» **Task goal**: Exactly as written, print out each entry in the data, with no pictures.

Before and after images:

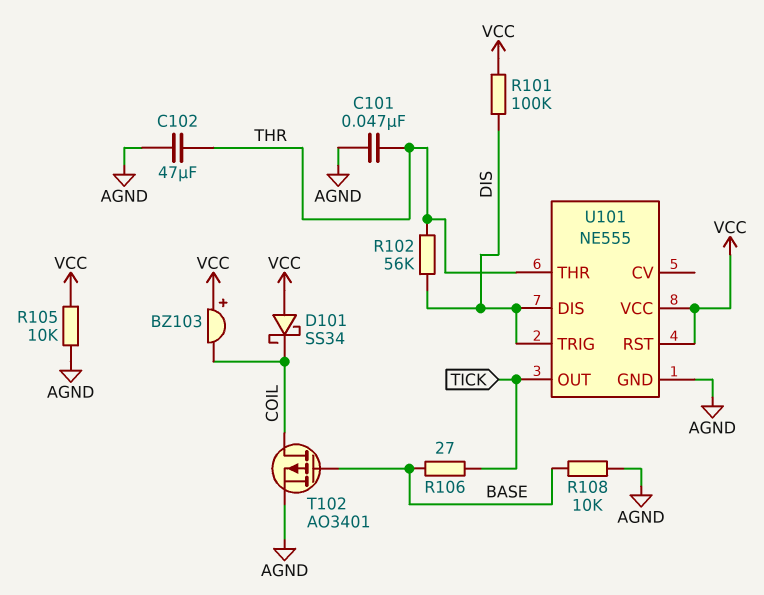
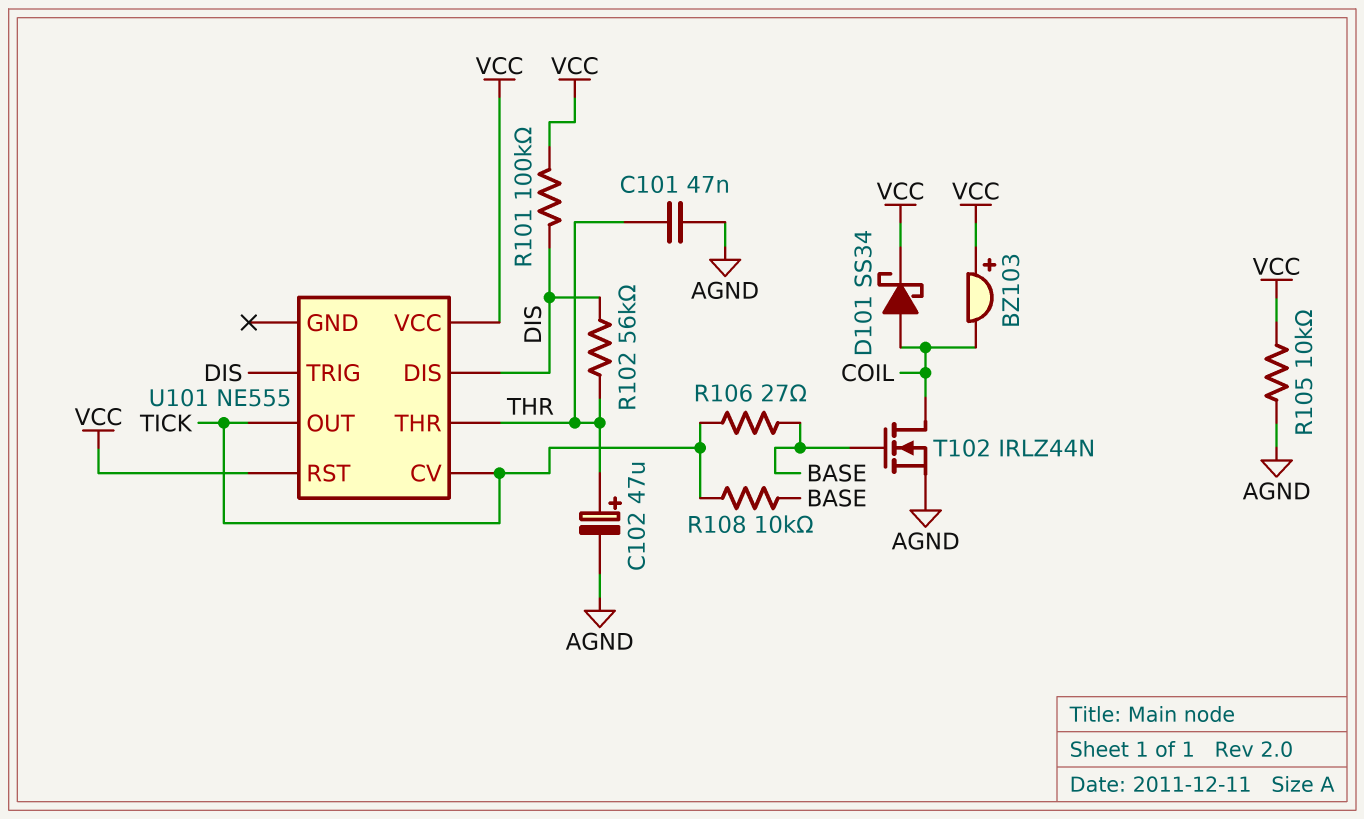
C102: 47uF (AGND, THR) -> 47uF (plus THR, minus AGND)
D101: schottky SS34 (A VCC, K COIL) -> schottky SS34 (A COIL, K VCC)
R108: 10k (AGND, BASE) -> 10k (BASE, TICK)
T102: PMOS AO3401 (G BASE, D COIL, S AGND) -> NMOS IRLZ44N (G BASE, D COIL, S AGND)
U101 pin CV: none -> TICK
U101 pin GND: AGND -> none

» **Written reply**:
C102: 47uF (AGND, THR) -> 47uF (plus THR, minus AGND)
D101: schottky SS34 (A VCC, K COIL) -> schottky SS34 (A COIL, K VCC)
R108: 10k (AGND, BASE) -> 10k (BASE, TICK)
T102: PMOS AO3401 (G BASE, D COIL, S AGND) -> NMOS IRLZ44N (G BASE, D COIL, S AGND)
U101 pin CV: none -> TICK
U101 pin GND: AGND -> none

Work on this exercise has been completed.